### Data extracts
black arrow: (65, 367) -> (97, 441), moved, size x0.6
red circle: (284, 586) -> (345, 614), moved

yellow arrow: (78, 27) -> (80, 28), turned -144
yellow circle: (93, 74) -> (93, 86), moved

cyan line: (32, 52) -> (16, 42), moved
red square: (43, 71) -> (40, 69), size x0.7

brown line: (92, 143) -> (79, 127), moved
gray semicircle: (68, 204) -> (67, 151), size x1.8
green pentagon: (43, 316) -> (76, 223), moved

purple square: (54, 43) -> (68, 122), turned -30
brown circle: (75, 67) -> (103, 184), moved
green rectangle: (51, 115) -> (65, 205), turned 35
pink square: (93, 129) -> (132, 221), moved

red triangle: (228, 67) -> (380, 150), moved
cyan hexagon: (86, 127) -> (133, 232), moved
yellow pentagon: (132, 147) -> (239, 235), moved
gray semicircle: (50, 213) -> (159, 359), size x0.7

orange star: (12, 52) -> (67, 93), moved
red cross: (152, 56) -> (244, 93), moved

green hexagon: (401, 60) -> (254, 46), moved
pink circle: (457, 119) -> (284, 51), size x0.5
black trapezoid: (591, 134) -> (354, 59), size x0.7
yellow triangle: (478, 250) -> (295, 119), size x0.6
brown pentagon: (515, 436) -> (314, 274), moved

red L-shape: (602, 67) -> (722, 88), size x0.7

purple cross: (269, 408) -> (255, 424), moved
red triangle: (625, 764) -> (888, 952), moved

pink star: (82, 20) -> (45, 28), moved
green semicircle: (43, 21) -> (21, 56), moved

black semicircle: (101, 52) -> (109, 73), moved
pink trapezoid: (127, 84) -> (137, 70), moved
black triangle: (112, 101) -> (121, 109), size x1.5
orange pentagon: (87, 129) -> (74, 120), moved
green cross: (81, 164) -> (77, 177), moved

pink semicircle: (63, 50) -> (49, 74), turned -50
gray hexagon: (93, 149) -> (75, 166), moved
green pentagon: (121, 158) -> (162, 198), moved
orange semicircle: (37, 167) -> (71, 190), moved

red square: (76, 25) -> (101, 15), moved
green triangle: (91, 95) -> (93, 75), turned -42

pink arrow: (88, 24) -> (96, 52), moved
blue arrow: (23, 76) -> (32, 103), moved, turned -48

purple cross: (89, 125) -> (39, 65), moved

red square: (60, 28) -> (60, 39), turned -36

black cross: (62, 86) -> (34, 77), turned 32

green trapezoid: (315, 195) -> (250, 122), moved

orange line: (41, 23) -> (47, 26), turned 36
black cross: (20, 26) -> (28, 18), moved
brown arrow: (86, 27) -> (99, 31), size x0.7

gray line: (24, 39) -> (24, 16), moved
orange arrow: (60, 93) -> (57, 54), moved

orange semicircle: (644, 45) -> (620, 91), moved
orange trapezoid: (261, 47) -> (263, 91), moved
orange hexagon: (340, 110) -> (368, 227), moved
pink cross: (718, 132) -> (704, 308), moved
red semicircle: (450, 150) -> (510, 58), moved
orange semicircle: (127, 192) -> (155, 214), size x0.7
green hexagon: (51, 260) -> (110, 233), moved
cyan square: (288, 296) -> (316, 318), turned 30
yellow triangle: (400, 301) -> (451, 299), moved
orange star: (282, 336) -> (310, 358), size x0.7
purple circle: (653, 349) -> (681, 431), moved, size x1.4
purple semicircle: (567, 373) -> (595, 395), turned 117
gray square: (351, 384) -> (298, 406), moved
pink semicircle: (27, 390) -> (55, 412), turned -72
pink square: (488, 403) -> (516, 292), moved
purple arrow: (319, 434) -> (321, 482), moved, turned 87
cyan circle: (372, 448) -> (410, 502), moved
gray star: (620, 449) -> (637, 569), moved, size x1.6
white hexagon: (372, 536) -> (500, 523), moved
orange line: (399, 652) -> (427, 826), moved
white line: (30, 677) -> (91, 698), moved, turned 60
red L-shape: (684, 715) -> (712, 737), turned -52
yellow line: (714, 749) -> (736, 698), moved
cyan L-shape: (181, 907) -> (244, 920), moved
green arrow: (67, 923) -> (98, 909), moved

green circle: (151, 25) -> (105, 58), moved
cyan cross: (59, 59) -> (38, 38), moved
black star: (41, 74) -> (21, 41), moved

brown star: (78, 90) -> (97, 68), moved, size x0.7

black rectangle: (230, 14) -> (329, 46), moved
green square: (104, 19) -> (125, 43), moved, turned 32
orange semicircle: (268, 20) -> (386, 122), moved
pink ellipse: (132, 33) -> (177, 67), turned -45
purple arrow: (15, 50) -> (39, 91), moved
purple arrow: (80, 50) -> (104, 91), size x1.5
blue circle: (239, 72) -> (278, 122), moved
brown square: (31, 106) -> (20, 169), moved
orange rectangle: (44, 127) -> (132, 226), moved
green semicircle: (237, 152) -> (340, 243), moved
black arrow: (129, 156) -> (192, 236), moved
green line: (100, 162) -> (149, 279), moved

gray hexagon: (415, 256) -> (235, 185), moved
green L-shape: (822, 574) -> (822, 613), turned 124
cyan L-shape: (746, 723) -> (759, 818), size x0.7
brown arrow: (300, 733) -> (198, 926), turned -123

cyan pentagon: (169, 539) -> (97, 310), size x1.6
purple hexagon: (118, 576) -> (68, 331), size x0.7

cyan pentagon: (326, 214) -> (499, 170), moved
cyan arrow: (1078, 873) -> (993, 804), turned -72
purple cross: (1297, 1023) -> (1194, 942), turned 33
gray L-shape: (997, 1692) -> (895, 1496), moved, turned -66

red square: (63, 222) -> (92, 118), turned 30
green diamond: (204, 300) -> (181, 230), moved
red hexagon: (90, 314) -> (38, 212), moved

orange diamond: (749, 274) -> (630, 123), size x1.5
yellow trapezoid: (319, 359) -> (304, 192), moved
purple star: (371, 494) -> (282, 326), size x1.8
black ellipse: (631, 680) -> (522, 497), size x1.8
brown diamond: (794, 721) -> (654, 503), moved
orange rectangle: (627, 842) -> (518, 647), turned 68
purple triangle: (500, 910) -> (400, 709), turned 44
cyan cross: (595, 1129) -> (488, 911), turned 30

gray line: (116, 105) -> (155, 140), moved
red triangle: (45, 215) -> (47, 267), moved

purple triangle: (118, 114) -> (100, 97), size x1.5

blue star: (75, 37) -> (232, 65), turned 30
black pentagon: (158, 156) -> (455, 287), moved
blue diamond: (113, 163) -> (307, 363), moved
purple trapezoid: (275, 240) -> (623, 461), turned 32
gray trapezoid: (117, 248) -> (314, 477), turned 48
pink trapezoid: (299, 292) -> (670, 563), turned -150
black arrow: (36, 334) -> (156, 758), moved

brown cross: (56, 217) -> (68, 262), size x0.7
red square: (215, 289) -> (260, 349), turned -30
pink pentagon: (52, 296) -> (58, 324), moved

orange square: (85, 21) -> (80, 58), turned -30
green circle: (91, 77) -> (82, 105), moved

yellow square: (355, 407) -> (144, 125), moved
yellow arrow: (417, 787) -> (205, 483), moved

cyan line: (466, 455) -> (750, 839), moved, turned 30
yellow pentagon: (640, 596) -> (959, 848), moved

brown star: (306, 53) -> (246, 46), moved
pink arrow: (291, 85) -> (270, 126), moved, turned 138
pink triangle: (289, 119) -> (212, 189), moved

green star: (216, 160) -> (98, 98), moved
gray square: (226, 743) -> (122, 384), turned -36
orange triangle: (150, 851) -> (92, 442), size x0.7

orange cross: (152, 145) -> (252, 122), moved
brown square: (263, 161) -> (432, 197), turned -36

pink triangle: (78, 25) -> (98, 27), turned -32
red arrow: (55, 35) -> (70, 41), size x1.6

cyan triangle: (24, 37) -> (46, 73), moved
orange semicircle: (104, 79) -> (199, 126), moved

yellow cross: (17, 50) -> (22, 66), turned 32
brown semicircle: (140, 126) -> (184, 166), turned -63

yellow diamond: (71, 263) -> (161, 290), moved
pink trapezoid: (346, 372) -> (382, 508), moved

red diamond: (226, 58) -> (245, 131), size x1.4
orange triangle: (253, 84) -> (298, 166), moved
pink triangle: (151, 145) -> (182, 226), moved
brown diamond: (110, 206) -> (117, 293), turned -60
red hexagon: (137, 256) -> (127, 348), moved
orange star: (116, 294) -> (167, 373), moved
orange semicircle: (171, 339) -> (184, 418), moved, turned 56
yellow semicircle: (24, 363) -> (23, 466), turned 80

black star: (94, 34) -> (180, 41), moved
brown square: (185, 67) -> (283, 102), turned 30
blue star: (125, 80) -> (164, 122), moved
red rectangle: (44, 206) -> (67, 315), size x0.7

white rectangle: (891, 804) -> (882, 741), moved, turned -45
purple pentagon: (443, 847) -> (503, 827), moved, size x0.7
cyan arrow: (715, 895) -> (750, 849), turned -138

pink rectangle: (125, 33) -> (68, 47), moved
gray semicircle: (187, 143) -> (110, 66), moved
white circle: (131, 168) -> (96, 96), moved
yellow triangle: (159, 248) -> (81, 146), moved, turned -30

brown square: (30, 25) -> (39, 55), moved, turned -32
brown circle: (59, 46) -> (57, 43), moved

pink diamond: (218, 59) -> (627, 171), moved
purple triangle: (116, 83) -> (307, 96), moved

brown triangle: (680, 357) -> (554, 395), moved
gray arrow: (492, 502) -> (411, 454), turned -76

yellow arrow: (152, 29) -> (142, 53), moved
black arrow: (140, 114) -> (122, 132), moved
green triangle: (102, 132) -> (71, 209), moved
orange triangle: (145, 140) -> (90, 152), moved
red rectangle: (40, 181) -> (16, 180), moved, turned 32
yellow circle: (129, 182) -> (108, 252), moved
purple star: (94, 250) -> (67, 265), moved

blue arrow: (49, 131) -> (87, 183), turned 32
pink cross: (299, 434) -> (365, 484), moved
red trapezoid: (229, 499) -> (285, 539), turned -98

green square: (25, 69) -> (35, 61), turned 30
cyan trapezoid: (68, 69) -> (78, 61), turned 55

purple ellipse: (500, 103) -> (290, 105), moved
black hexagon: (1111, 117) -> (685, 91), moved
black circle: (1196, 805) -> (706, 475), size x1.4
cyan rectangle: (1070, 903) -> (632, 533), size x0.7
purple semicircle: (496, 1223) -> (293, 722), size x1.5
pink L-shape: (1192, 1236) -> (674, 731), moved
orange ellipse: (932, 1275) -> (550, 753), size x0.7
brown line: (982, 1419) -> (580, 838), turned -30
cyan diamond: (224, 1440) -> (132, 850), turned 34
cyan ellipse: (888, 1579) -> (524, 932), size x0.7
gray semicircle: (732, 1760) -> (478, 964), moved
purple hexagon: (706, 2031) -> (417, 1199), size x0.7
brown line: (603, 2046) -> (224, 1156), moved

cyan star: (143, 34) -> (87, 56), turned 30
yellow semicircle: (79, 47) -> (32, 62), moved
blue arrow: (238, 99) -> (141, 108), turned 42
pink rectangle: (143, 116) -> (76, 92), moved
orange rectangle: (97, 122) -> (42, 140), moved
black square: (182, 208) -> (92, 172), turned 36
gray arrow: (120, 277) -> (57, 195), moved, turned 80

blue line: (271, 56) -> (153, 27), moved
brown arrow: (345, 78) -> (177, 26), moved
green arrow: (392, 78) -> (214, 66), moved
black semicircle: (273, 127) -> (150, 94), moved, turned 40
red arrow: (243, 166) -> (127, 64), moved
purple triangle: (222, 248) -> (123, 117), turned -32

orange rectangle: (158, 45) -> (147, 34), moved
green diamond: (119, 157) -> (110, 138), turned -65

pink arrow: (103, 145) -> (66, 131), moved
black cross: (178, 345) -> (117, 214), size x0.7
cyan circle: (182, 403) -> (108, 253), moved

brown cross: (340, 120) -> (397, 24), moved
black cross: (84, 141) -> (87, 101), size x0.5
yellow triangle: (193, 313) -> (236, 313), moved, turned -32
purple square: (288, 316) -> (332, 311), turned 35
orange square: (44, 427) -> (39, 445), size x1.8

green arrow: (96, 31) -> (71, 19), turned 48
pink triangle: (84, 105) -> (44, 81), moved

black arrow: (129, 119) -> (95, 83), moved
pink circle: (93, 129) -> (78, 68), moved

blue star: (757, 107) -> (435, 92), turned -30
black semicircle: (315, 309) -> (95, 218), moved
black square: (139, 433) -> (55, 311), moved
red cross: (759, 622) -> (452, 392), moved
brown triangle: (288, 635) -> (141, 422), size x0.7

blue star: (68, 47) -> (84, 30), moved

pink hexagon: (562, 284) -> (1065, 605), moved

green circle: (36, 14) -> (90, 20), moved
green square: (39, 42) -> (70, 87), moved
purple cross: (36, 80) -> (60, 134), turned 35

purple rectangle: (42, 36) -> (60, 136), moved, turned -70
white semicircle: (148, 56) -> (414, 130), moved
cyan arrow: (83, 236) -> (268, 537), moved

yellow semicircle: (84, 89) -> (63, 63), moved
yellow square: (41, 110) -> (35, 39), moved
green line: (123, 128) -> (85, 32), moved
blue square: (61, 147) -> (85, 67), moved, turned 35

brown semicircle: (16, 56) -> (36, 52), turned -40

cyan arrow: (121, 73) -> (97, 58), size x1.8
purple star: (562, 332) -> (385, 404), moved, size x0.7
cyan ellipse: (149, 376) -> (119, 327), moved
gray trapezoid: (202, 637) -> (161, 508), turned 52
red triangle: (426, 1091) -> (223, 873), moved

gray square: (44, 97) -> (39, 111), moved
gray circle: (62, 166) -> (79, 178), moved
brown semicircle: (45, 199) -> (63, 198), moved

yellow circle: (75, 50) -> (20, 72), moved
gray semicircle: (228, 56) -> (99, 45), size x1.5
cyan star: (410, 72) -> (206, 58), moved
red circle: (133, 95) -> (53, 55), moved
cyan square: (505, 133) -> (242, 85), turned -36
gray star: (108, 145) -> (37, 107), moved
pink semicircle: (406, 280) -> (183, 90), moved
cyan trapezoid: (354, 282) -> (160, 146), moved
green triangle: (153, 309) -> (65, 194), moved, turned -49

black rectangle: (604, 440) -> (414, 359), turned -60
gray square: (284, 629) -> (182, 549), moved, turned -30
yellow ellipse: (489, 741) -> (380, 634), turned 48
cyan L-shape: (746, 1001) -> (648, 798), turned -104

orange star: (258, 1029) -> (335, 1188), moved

### Work required
Within the listing above, the range opens at the line with "pink hexagon: (562, 284)" and closes at the line with "white semicircle: (148, 56)". Reproduce exactly the lines of that range, including both ends.

### Task answer
pink hexagon: (562, 284) -> (1065, 605), moved

green circle: (36, 14) -> (90, 20), moved
green square: (39, 42) -> (70, 87), moved
purple cross: (36, 80) -> (60, 134), turned 35

purple rectangle: (42, 36) -> (60, 136), moved, turned -70
white semicircle: (148, 56) -> (414, 130), moved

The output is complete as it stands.